Required work
Give the lines below again exactly, starting with the line that holds "(525, 289) = (725, 251): pink" and going on through the line that holds "(742, 372) = (953, 219): white".

Data to use
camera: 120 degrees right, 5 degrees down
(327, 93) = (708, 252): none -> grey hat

---

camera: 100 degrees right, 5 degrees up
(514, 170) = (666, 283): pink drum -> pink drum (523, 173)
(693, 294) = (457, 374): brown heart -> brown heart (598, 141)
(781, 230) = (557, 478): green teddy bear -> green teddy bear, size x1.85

---

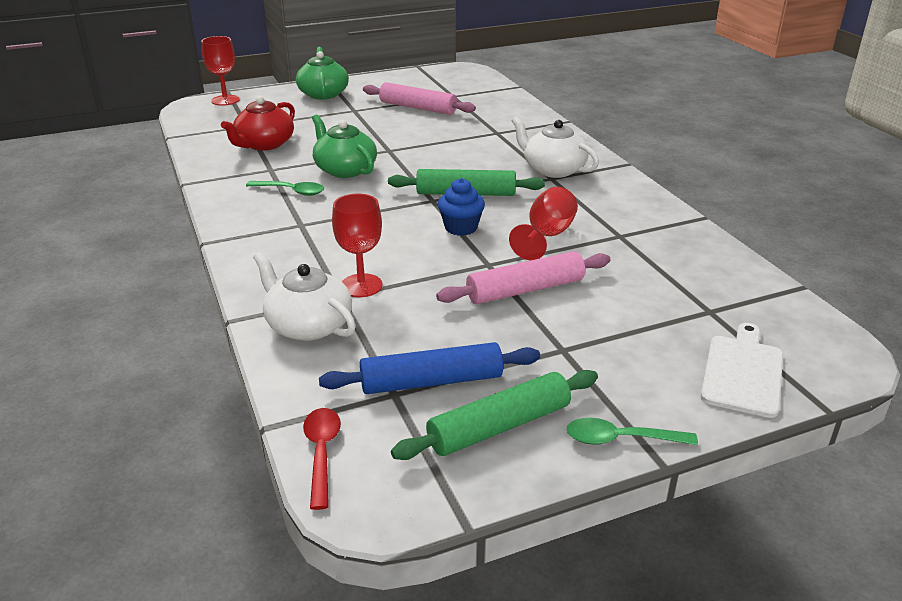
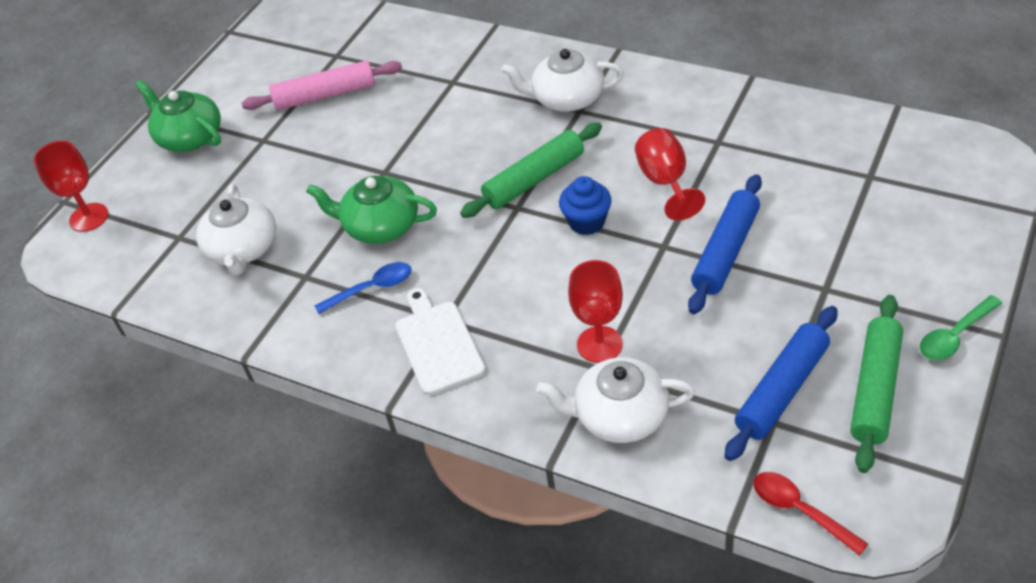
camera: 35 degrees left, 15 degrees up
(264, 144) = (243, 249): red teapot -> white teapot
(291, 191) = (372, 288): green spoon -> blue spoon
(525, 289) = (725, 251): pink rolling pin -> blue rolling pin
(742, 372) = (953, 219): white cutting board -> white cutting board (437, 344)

Response to this task
(525, 289) = (725, 251): pink rolling pin -> blue rolling pin
(742, 372) = (953, 219): white cutting board -> white cutting board (437, 344)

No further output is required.